= MATERIAL FOR THIS TASK =
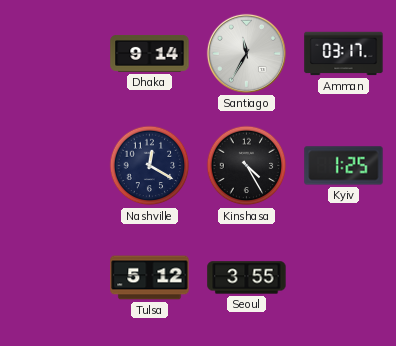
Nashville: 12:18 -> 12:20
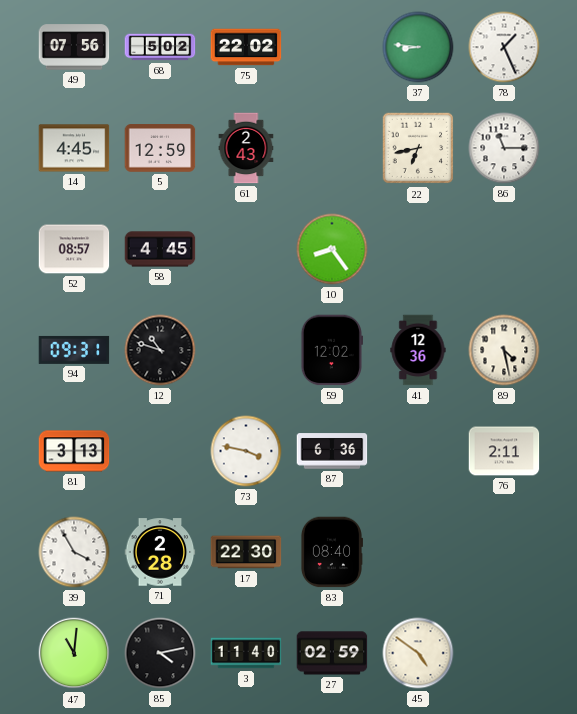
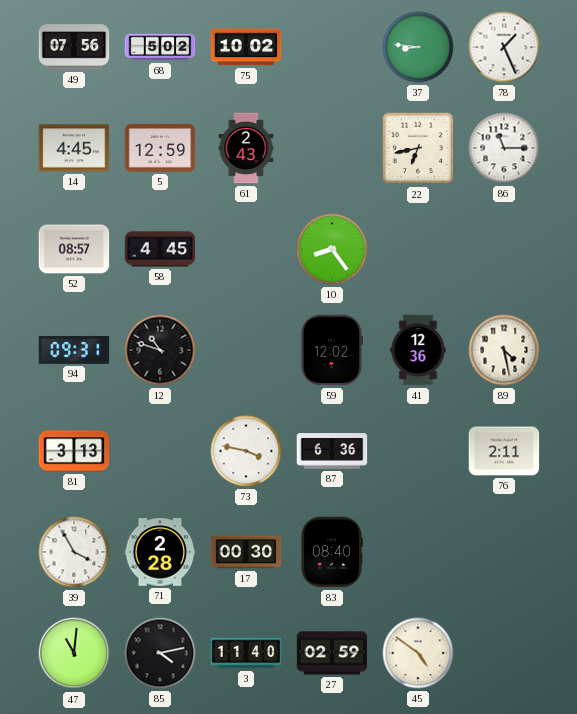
75: 22:02 -> 10:02
17: 22:30 -> 00:30
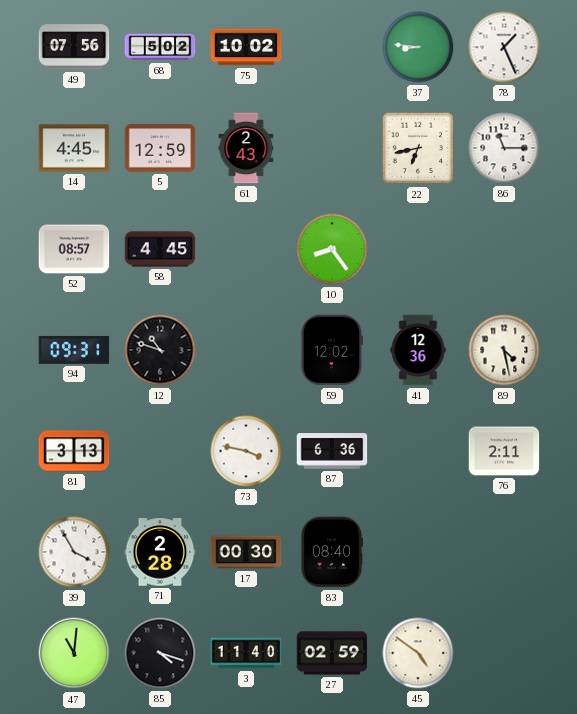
85: 4:13 -> 4:18
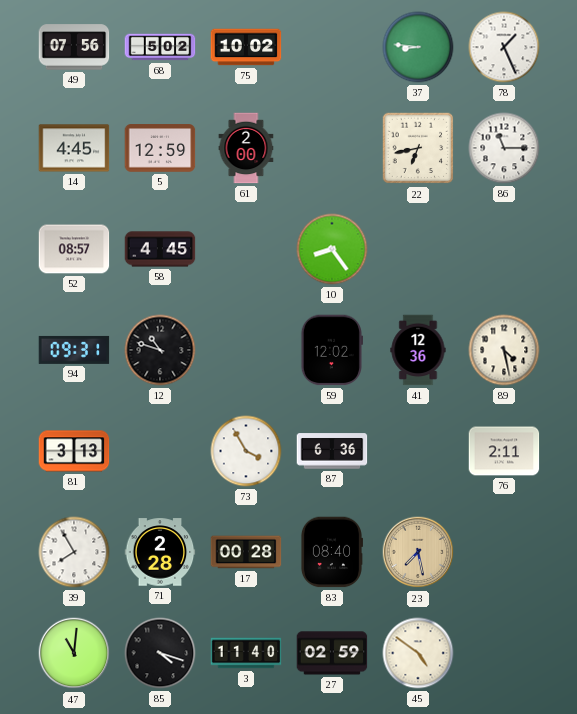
61: 2:43 -> 2:00
73: 3:47 -> 3:55
39: 3:55 -> 7:55
17: 00:30 -> 00:28
23: none -> 7:28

= INSTRUCTIONS TO FOLLOW =
Write out every line of text in the items above word for word, leaving out the pictures.

= ANSWER TO THE TASK =
Nashville: 12:18 -> 12:20
75: 22:02 -> 10:02
17: 22:30 -> 00:30
85: 4:13 -> 4:18
61: 2:43 -> 2:00
73: 3:47 -> 3:55
39: 3:55 -> 7:55
17: 00:30 -> 00:28
23: none -> 7:28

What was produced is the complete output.